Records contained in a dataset
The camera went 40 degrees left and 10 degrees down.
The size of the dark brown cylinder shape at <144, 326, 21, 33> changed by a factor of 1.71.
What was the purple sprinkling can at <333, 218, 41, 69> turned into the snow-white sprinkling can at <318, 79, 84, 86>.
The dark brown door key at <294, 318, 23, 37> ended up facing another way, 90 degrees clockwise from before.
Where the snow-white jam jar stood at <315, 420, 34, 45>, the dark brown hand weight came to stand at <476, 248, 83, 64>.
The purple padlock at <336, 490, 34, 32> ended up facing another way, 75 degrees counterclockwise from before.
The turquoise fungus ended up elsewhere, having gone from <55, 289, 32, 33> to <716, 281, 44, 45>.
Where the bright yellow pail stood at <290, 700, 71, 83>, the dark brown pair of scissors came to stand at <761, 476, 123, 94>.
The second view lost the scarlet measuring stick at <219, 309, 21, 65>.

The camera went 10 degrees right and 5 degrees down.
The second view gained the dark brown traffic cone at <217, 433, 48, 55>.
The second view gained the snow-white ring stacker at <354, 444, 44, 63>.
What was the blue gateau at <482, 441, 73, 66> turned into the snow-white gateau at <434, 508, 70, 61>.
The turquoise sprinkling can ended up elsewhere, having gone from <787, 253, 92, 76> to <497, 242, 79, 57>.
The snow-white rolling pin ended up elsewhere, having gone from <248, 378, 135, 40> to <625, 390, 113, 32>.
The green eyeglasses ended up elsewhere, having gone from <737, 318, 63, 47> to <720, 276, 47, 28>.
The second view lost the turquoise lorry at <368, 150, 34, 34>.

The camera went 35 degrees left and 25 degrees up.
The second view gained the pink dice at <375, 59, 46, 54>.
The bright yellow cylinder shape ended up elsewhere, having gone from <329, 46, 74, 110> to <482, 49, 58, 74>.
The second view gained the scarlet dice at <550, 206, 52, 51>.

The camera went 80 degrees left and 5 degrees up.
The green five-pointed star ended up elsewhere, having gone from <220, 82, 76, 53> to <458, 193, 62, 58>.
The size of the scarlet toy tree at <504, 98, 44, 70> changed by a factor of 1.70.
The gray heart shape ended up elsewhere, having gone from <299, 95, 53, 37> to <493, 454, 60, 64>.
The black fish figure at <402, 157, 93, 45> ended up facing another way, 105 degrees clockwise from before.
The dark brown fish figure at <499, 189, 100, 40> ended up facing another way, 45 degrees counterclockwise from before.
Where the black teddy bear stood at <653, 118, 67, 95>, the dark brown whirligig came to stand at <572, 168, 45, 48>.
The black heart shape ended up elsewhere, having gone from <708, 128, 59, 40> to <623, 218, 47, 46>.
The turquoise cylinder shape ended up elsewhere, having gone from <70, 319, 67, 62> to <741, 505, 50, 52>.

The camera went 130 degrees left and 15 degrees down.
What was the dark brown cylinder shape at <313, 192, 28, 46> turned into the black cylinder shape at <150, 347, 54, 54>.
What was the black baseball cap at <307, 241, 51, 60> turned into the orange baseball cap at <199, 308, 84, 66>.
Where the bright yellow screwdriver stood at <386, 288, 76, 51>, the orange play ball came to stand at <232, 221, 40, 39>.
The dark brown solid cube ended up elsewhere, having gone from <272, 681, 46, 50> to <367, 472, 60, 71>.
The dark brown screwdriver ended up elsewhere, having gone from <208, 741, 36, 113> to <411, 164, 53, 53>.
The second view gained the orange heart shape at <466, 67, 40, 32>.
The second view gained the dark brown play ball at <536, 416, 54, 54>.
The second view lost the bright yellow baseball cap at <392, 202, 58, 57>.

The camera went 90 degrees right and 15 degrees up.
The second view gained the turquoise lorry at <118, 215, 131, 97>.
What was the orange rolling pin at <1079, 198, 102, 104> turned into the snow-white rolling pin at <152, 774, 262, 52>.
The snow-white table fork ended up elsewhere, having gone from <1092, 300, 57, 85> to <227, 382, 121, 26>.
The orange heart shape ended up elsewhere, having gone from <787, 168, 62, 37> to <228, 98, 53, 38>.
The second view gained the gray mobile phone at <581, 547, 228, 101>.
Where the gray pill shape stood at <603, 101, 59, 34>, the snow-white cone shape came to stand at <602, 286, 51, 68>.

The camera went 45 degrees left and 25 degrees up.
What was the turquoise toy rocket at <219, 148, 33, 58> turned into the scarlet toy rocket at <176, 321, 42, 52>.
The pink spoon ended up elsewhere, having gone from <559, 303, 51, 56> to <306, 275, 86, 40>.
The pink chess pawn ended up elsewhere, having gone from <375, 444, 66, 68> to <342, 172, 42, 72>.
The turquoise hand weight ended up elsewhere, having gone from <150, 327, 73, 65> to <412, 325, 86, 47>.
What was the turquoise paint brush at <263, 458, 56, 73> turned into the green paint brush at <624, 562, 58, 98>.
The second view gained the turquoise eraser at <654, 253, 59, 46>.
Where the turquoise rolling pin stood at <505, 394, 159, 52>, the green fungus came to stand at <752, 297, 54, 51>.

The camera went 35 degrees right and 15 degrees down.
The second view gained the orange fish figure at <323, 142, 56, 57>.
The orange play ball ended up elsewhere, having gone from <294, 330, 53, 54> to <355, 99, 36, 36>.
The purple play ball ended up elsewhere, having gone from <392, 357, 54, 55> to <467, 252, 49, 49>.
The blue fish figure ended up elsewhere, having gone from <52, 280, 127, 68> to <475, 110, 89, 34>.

◆ **EXERCISE BRIEF**:
Beginning at the line with "The turquoise fungus" and stopping after the line with "Where the bright yellow pail", please write out every line of the data above exactly and nothing else.

◆ **SOLVED PROBLEM**:
The turquoise fungus ended up elsewhere, having gone from <55, 289, 32, 33> to <716, 281, 44, 45>.
Where the bright yellow pail stood at <290, 700, 71, 83>, the dark brown pair of scissors came to stand at <761, 476, 123, 94>.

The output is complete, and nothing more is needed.